_Source material_:
:::::
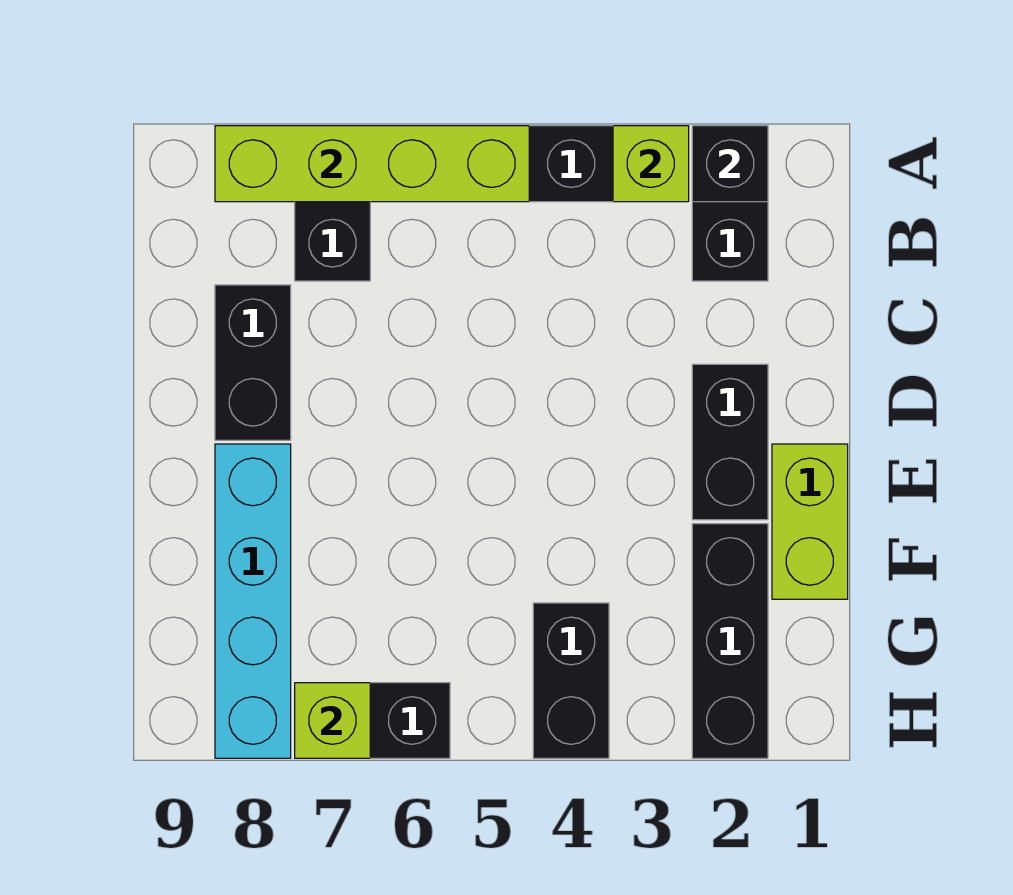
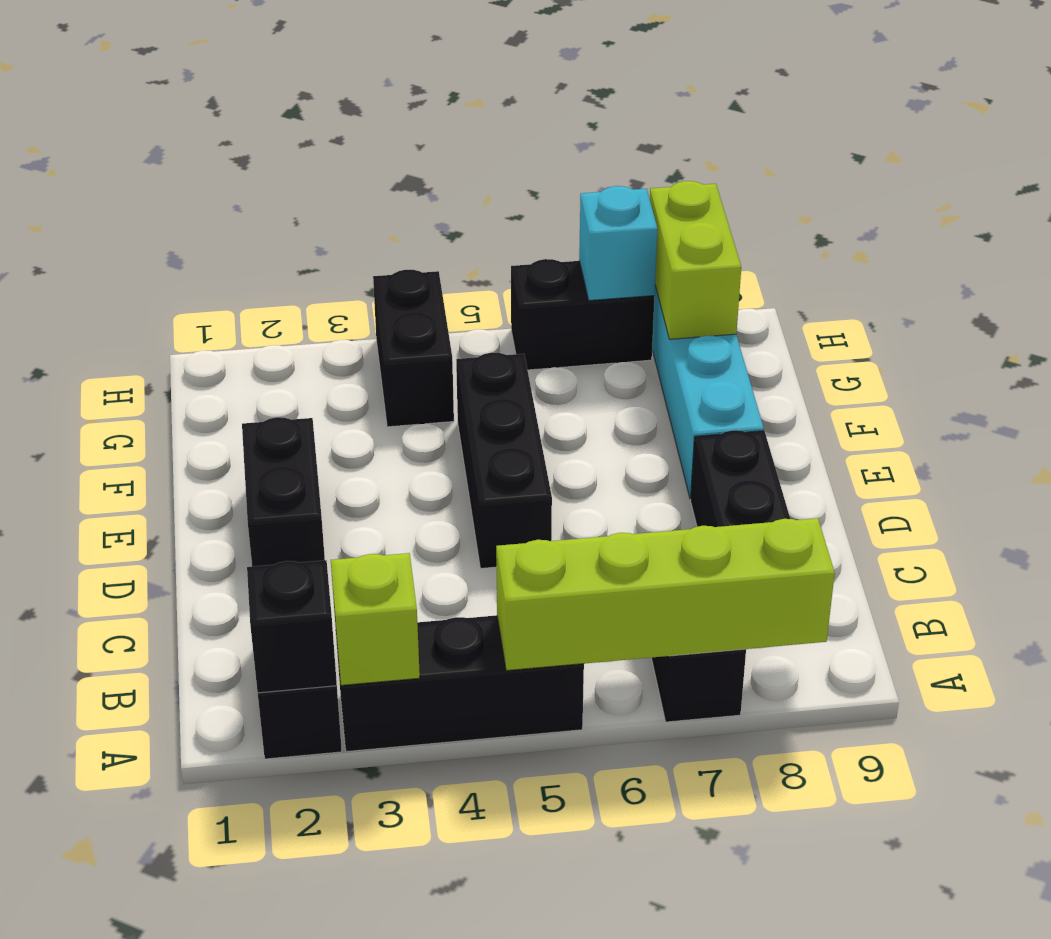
lime brick E1:F1 level 1 -> lime brick G8:H8 level 2
black brick F2:H2 level 1 -> black brick D5:F5 level 1
lime brick H7 level 2 -> cyan brick H7 level 2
:::::
_What you need to do_: Please copy every line of the data that carries the string "lime".

_Solution to this exercise_:
lime brick E1:F1 level 1 -> lime brick G8:H8 level 2
lime brick H7 level 2 -> cyan brick H7 level 2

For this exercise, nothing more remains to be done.